▶ [Dataset extract]:
----------------------------------------

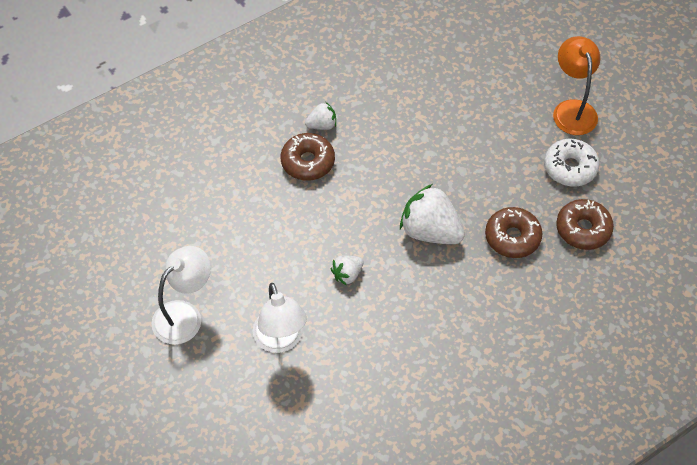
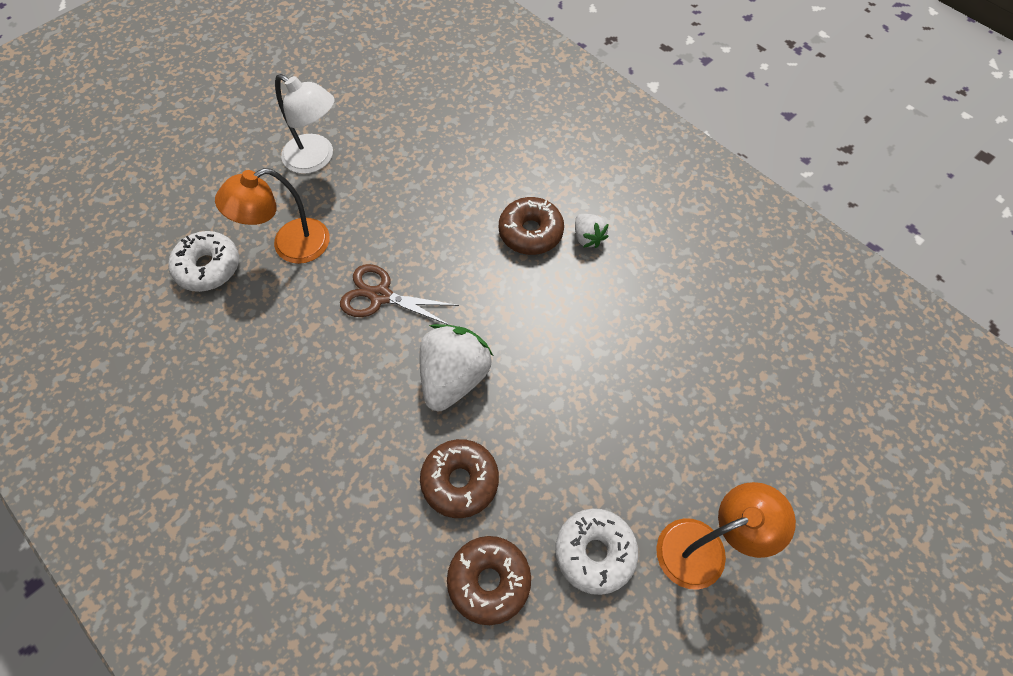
camera: 80 degrees right, 5 degrees up
(280, 340) = (290, 246): white lamp -> orange lamp
(289, 408) = (208, 267): none -> white donut
(347, 274) = (380, 296): white strawberry -> brown scissors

----------------------------------------

▶ [Exercise]:
Set down only the lines from the line with "(280, 340) = (290, 246): white" through the last line of the data above, keeping both the first and the last.

▶ [Output for this exercise]:
(280, 340) = (290, 246): white lamp -> orange lamp
(289, 408) = (208, 267): none -> white donut
(347, 274) = (380, 296): white strawberry -> brown scissors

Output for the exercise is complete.